*Required action*: Look through the material below and report every line that includes "lime".

*Dataset extract*:
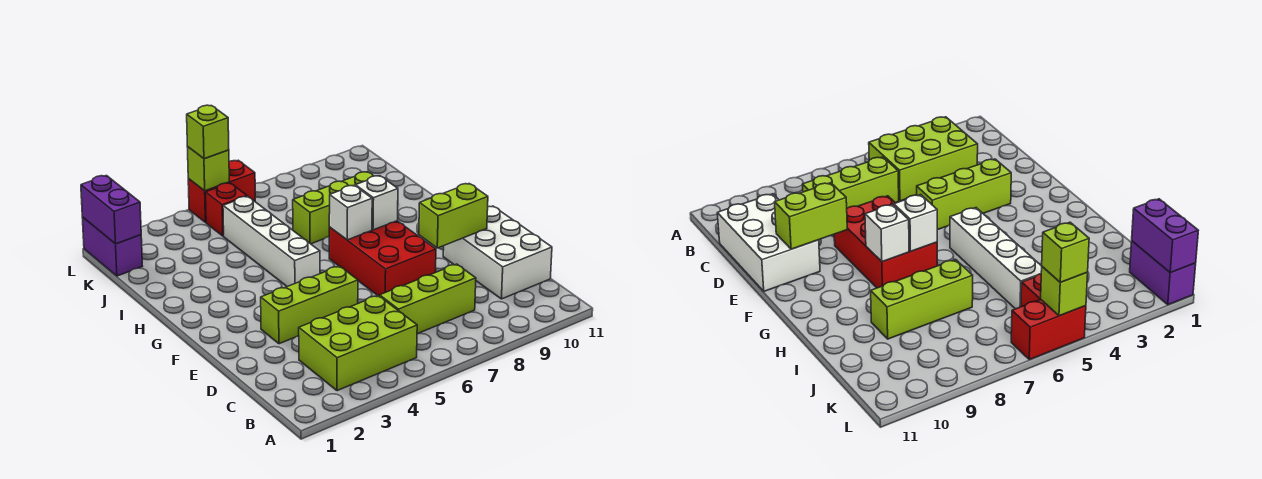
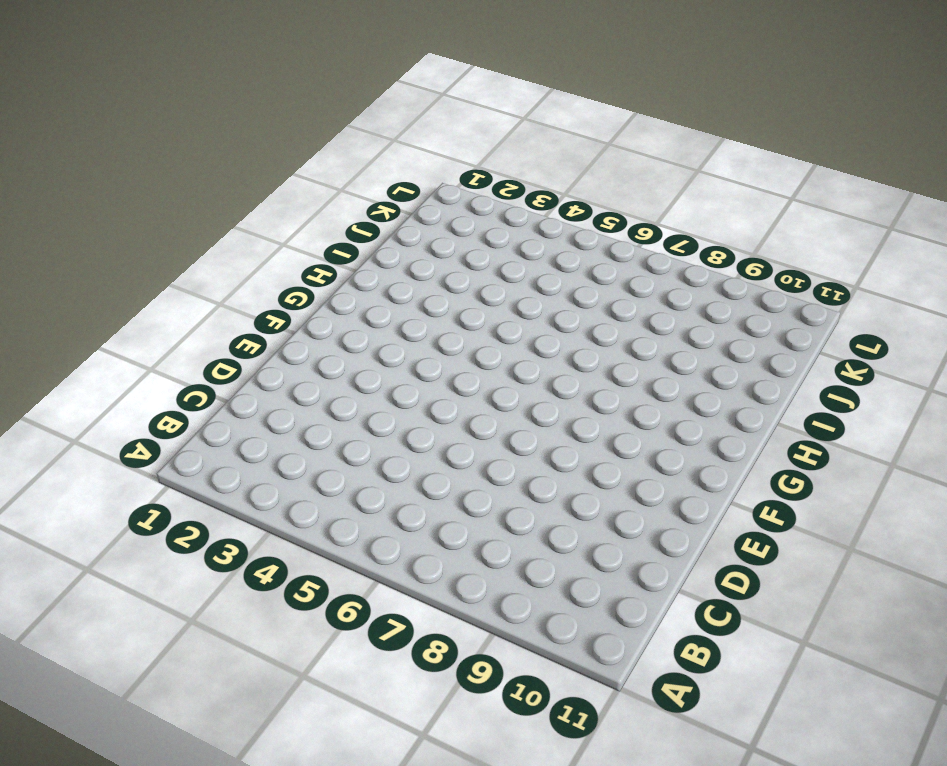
none -> lime brick B3:C5 level 1
none -> lime brick C6:C8 level 1
none -> white brick C10:E11 level 1

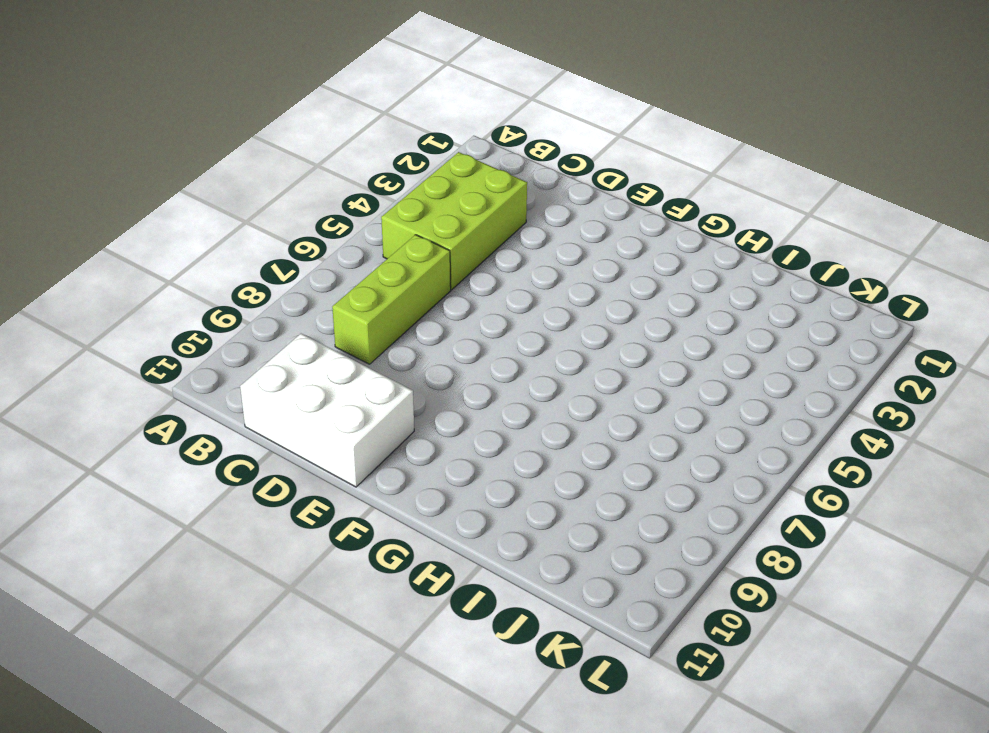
none -> lime brick E3:E5 level 1
none -> red brick E7:G8 level 1
none -> white brick G5:J5 level 1

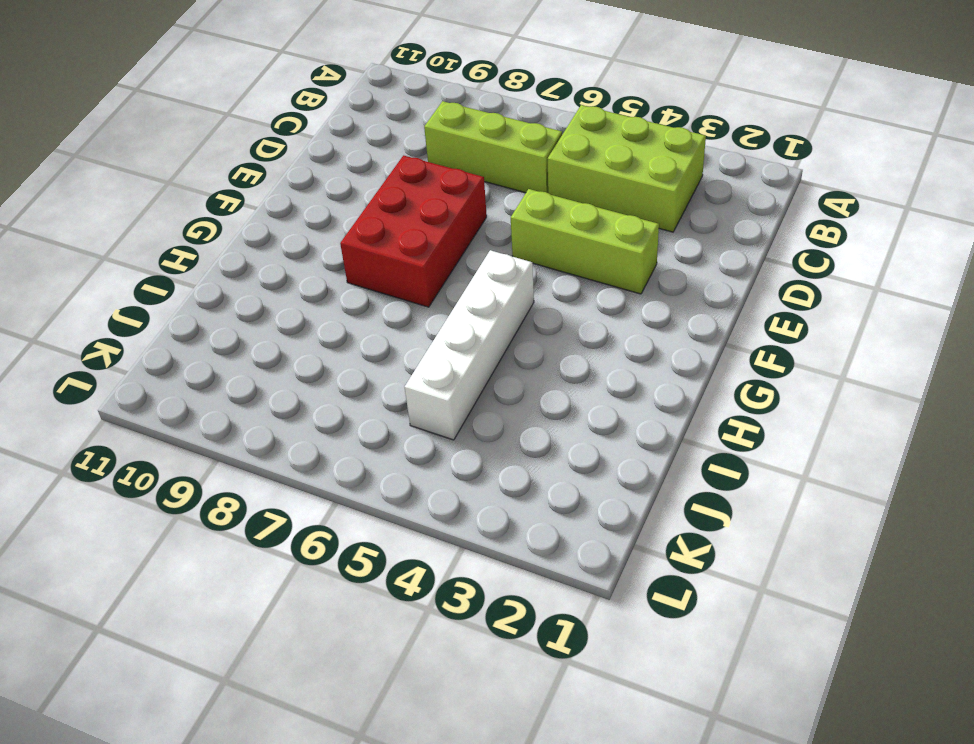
none -> white brick C10:E11 level 1
none -> lime brick I7:I9 level 1
none -> purple brick K1:L1 level 1

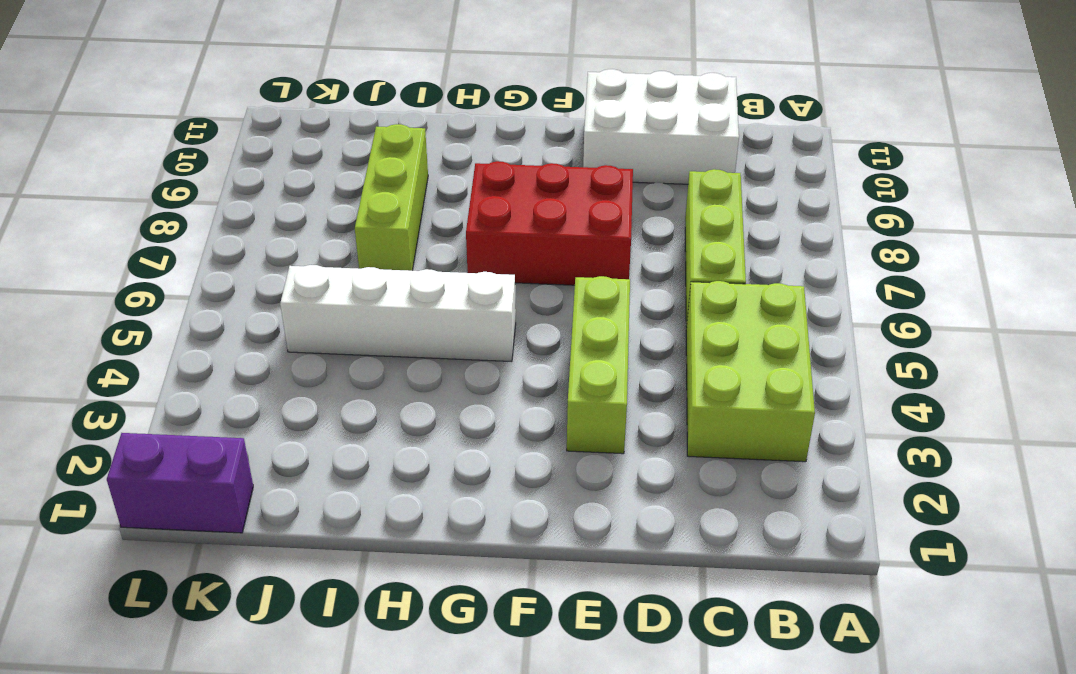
none -> red brick K5 level 1
none -> red brick L5:L6 level 1
none -> lime brick E9:E10 level 2

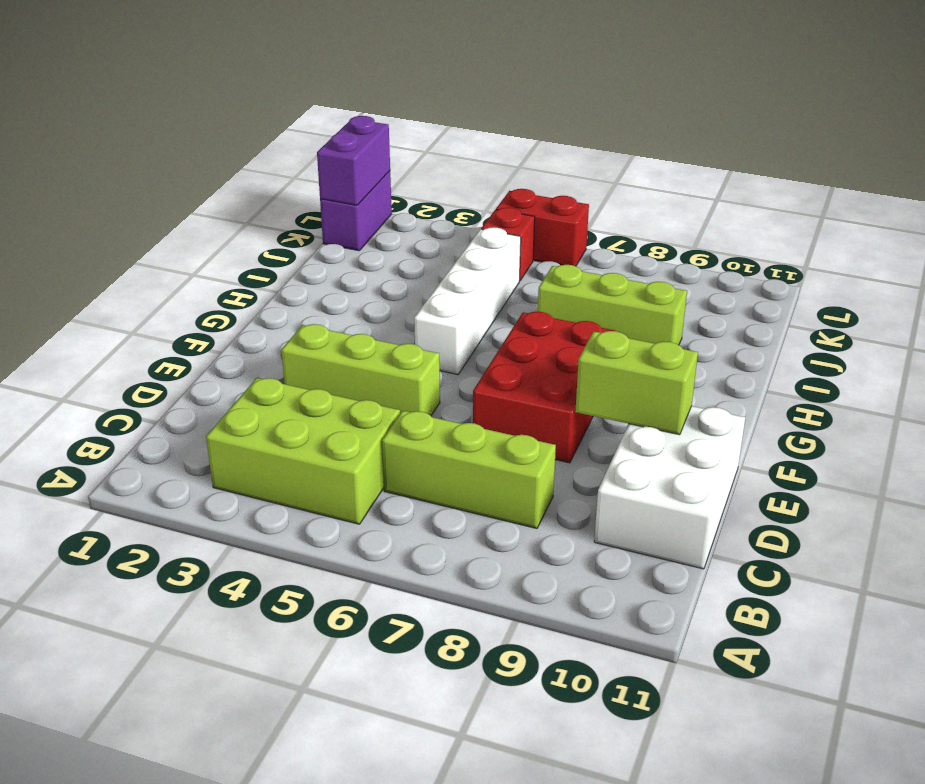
none -> white brick G7 level 2
none -> white brick G8 level 2
none -> lime brick L5 level 2

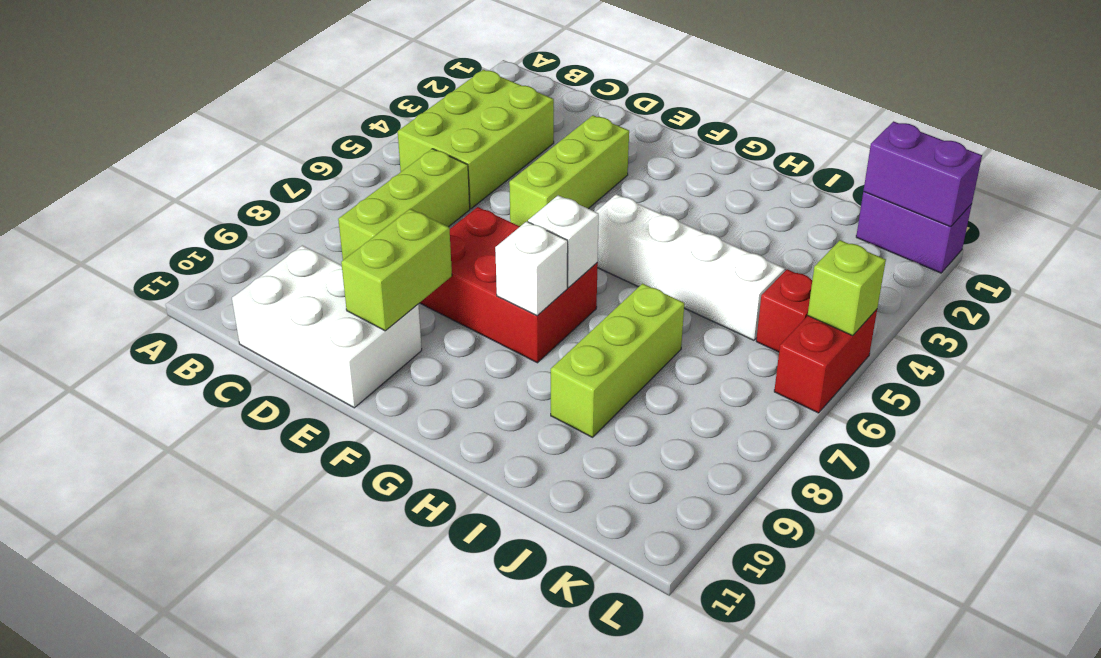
none -> lime brick L5 level 3

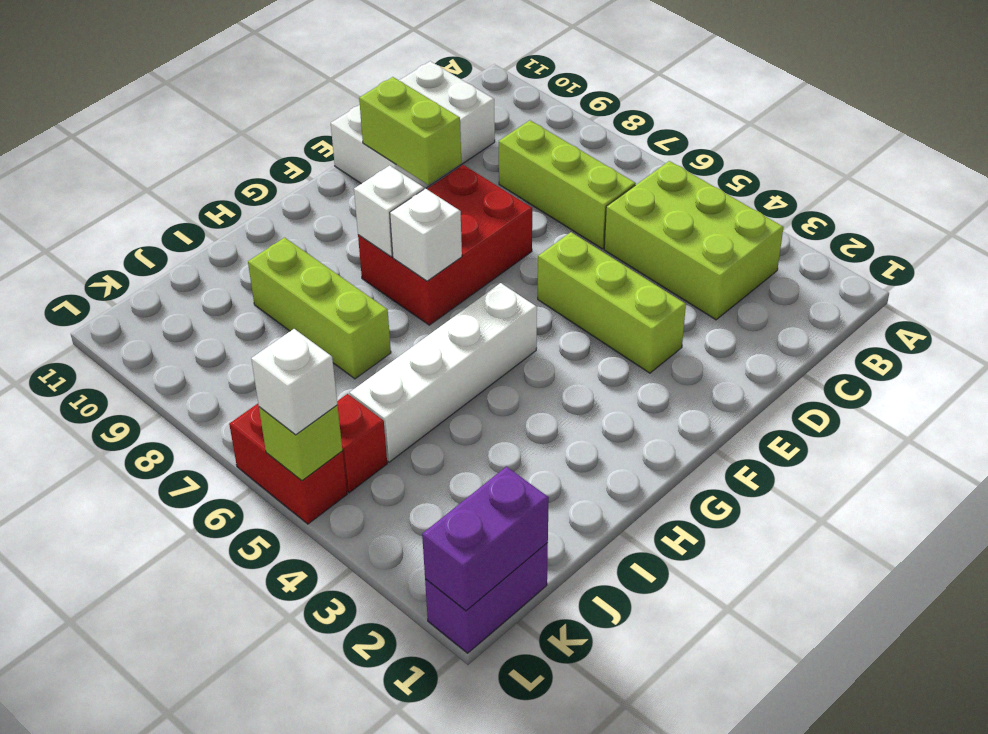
white brick L5 level 3 -> lime brick L5 level 3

*Task solution*:
none -> lime brick B3:C5 level 1
none -> lime brick C6:C8 level 1
none -> lime brick E3:E5 level 1
none -> lime brick I7:I9 level 1
none -> lime brick E9:E10 level 2
none -> lime brick L5 level 2
none -> lime brick L5 level 3
white brick L5 level 3 -> lime brick L5 level 3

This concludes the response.